Transcribe the listing below only from the line with "red soap dispenser: 1 -> 3" up to and including the line with "white bowl: 0 -> 1".

**Data for this exercise:**
═══

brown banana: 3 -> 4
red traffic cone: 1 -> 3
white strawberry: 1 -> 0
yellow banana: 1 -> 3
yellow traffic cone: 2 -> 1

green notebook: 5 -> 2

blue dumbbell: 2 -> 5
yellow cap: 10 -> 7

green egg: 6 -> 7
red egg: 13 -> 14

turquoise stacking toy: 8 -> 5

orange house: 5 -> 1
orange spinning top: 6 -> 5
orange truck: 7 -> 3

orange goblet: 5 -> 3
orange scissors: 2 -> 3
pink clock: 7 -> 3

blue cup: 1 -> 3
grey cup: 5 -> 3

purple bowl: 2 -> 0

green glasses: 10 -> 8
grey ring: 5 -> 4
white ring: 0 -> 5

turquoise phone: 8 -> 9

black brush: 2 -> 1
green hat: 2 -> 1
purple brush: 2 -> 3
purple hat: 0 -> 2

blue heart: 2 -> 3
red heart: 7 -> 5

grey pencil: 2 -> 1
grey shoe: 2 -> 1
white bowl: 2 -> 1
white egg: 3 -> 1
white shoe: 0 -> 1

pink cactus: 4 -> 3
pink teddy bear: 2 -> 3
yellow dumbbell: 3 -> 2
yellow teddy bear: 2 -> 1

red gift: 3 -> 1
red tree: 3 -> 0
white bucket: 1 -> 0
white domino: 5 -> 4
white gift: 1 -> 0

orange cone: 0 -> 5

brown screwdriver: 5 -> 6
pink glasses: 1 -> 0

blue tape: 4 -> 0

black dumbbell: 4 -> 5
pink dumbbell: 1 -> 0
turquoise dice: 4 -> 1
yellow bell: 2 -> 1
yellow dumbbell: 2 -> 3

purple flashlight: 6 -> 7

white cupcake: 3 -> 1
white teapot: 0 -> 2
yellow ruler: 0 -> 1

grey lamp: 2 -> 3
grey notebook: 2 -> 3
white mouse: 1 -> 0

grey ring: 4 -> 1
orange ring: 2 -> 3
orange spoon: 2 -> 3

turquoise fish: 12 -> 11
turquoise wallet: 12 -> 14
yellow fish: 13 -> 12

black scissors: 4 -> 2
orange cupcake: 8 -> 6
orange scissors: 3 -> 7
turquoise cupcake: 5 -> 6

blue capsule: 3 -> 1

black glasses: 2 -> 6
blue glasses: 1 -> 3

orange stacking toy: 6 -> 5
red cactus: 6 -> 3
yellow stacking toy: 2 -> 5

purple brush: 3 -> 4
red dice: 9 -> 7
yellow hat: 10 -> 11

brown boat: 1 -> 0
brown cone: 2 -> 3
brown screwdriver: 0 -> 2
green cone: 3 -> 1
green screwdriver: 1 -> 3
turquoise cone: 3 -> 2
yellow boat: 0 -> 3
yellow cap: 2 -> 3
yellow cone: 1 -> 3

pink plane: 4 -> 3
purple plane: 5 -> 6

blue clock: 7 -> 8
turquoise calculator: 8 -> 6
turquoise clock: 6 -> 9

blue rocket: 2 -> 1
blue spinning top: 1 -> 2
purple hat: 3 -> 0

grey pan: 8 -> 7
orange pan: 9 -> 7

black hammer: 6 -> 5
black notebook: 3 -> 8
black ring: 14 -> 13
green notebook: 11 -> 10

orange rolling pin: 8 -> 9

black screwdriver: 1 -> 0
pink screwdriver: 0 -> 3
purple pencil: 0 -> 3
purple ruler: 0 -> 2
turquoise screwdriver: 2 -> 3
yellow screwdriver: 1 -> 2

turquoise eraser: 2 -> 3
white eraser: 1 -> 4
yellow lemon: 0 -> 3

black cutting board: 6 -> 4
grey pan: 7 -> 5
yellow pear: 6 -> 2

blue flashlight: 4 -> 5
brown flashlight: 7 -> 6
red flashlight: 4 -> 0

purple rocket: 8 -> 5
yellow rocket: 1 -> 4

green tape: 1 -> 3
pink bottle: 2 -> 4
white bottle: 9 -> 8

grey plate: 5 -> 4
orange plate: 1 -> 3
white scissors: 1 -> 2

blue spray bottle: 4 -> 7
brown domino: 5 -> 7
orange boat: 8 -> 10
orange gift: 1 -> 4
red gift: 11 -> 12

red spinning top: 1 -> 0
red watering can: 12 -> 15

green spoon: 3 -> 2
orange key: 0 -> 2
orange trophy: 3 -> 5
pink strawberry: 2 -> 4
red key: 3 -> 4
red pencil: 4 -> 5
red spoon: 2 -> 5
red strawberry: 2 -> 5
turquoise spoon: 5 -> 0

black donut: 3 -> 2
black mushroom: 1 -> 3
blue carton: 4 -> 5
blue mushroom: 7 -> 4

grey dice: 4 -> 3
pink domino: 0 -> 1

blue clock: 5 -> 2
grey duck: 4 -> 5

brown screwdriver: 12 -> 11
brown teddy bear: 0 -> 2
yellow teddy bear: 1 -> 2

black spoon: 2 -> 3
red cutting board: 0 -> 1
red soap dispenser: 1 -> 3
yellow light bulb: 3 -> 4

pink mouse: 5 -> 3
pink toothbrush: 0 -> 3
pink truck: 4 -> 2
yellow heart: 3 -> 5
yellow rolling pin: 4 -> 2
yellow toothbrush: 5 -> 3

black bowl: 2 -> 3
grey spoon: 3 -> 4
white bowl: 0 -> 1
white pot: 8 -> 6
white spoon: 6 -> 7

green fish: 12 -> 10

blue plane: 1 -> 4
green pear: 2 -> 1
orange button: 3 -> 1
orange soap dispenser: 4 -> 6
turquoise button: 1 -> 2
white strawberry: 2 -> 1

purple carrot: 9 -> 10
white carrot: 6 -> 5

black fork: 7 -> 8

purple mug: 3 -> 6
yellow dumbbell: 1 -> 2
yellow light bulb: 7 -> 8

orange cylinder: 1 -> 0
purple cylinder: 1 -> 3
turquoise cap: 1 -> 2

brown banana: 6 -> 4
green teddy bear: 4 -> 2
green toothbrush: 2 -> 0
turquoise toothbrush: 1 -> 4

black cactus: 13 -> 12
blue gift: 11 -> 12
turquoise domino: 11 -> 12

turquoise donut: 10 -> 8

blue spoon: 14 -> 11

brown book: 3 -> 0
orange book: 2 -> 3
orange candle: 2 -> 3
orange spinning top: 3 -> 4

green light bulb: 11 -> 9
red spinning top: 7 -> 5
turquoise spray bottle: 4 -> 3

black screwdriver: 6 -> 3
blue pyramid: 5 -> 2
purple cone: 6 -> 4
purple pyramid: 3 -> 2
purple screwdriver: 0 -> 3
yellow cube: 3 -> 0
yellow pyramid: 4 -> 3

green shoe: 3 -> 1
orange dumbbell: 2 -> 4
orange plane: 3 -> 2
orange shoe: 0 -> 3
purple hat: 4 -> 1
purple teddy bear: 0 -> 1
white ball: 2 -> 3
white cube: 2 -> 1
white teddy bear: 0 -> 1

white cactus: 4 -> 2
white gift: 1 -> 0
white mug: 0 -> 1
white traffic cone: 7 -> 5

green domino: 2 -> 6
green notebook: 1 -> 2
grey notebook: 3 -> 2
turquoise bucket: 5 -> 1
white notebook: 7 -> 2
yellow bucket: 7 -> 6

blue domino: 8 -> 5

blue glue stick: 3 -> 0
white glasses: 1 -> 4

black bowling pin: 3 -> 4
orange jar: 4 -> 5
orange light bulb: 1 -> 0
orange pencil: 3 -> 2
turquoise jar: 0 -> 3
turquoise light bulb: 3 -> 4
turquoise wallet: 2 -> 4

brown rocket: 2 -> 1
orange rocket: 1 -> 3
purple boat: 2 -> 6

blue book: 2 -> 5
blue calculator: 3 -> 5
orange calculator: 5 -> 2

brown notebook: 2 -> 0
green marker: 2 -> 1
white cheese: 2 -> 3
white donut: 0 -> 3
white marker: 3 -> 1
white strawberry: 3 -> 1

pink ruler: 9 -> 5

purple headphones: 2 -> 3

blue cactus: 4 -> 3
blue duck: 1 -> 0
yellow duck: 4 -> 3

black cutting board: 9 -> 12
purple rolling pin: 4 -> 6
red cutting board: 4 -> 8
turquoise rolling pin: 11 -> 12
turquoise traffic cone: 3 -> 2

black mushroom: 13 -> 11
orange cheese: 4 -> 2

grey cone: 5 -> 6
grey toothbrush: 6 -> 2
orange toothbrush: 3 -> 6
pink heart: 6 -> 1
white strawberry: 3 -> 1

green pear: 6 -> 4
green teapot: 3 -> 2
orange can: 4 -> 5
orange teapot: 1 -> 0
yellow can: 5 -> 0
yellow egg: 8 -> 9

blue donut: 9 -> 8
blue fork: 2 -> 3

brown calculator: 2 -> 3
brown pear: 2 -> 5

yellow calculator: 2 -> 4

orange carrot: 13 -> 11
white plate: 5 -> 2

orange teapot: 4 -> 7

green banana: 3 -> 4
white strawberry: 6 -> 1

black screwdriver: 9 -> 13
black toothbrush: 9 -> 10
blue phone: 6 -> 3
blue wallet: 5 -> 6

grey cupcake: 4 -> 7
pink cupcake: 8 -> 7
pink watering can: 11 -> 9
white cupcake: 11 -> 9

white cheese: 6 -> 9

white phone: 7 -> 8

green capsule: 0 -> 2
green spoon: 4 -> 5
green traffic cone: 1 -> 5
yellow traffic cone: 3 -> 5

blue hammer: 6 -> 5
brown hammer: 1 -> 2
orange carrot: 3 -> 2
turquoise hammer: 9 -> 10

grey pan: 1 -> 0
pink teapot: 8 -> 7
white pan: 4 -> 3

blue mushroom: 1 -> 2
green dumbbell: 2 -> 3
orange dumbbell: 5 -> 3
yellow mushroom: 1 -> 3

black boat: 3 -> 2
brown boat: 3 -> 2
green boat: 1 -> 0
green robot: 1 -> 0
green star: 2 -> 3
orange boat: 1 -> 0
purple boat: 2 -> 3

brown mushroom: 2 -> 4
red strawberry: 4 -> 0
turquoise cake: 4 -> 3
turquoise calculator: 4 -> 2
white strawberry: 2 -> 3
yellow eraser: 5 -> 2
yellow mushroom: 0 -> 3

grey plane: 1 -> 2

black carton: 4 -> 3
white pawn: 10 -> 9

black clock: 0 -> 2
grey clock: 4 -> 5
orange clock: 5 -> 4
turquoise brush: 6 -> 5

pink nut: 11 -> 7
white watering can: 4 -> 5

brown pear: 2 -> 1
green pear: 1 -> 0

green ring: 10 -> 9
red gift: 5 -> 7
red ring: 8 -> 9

═══

**Solved exercise:**
red soap dispenser: 1 -> 3
yellow light bulb: 3 -> 4

pink mouse: 5 -> 3
pink toothbrush: 0 -> 3
pink truck: 4 -> 2
yellow heart: 3 -> 5
yellow rolling pin: 4 -> 2
yellow toothbrush: 5 -> 3

black bowl: 2 -> 3
grey spoon: 3 -> 4
white bowl: 0 -> 1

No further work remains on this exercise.